- **Data shown**:

_ _ _ _ _

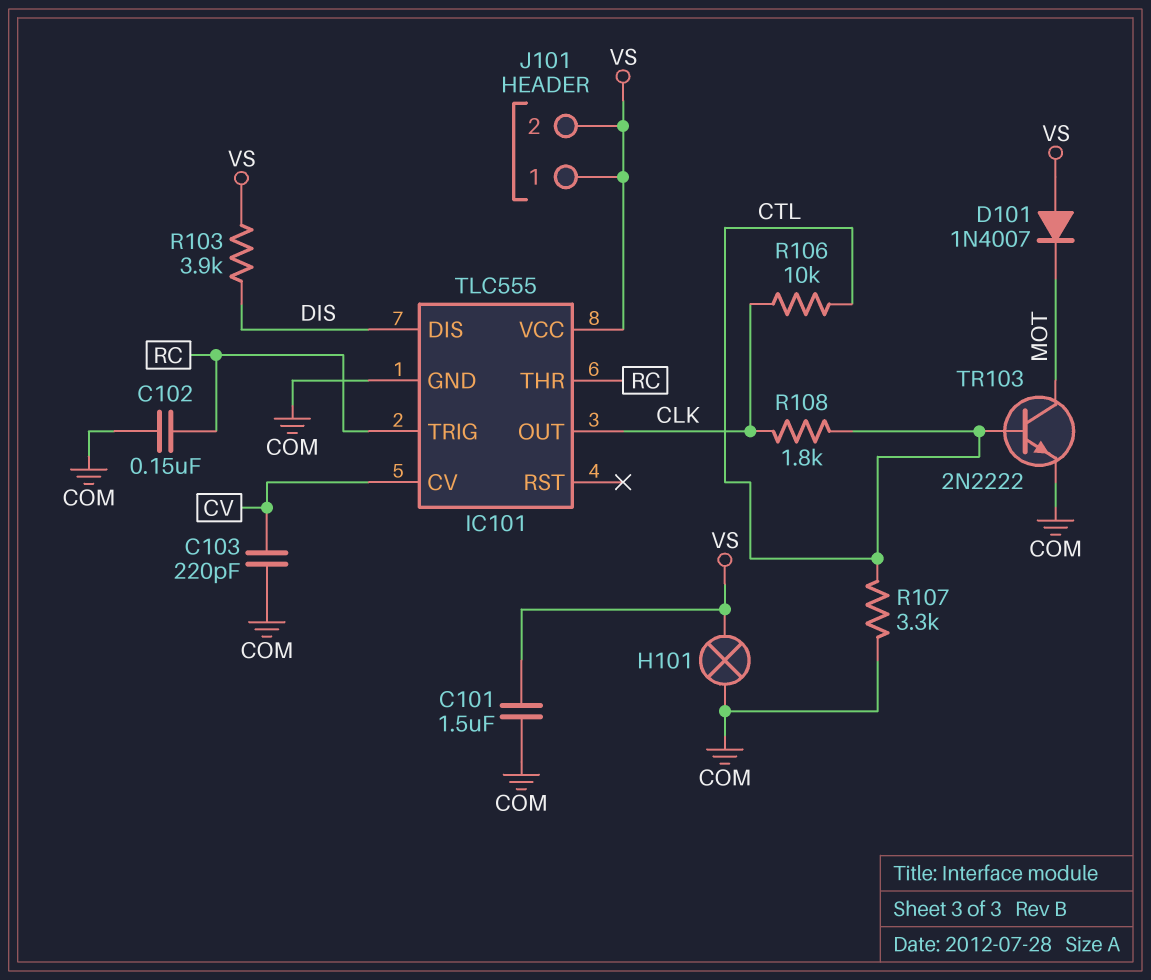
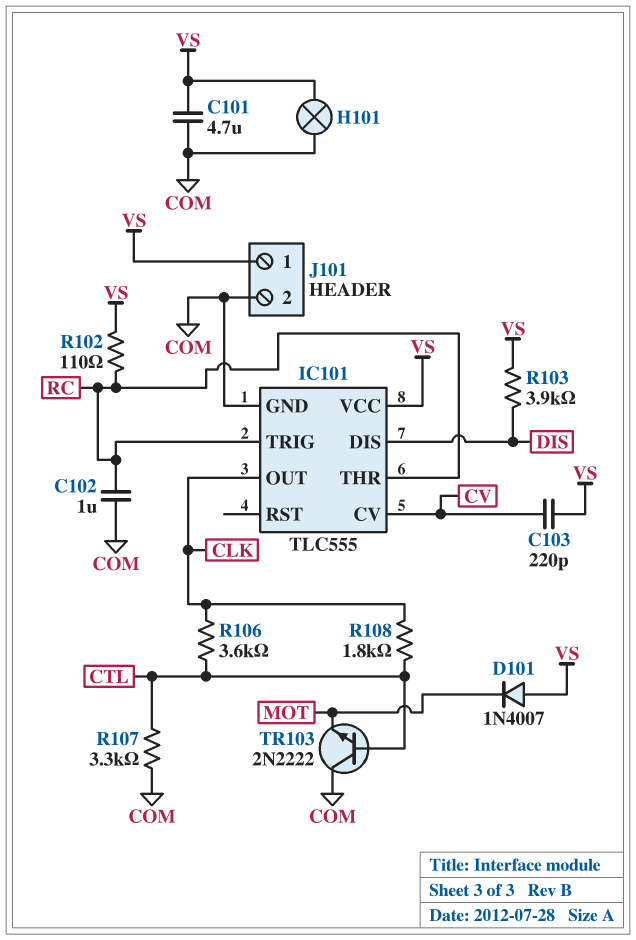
C101: 1.5uF (COM, VS) -> 4.7uF (COM, VS)
C102: 150nF (COM, RC) -> 1uF (COM, RC)
C103: 220pF (COM, CV) -> 220pF (CV, VS)
J101 pin 2: VS -> COM
R102: none -> 110 (RC, VS)
R106: 10k (CLK, CTL) -> 3.6k (CLK, CTL)
TR103: NPN 2N2222 (B CTL, C MOT, E COM) -> NPN 2N2222 (B CTL, C COM, E MOT)

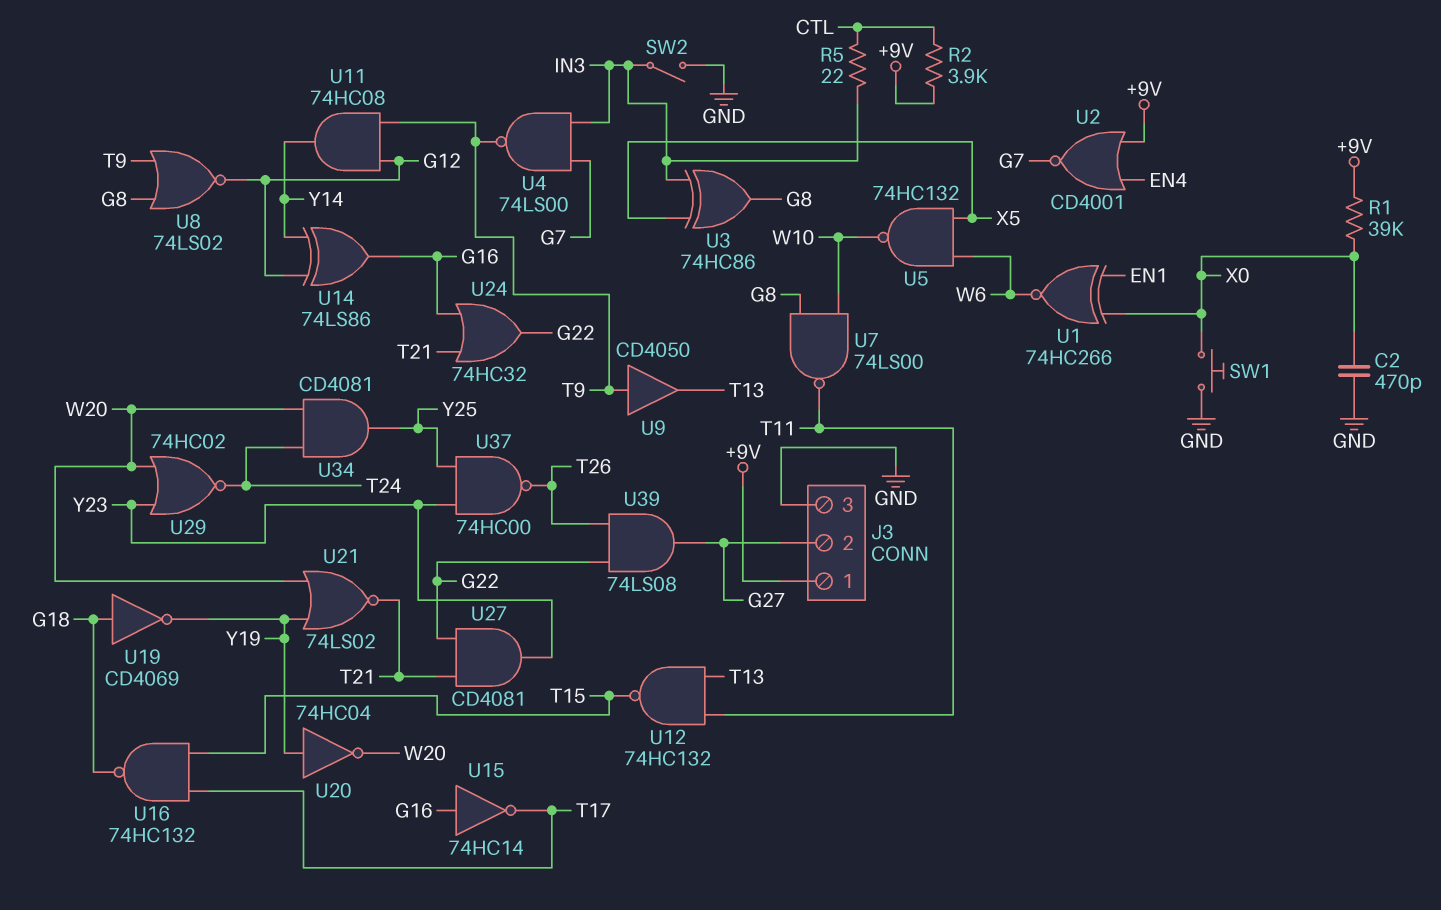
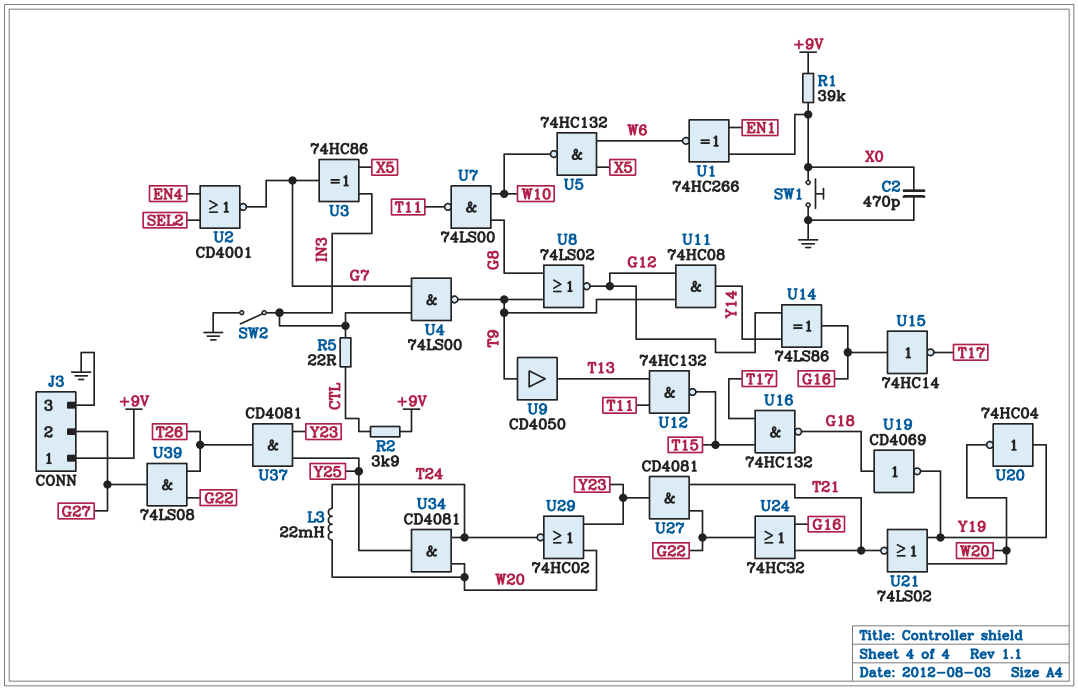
L3: none -> 22mH (T24, W20)
U2: NOR CD4001 (in +9V, in EN4, out G7) -> NOR CD4001 (in EN4, in SEL2, out G7)
U3: XOR 74HC86 (in IN3, in X5, out G8) -> XOR 74HC86 (in IN3, in X5, out G7)
U37: NAND 74HC00 (in Y23, in Y25, out T26) -> AND CD4081 (in Y23, in Y25, out T26)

_ _ _ _ _

- **Exercise objective**: Lines with "none": return each one from the data above.

- **Solution below**:
R102: none -> 110 (RC, VS)
L3: none -> 22mH (T24, W20)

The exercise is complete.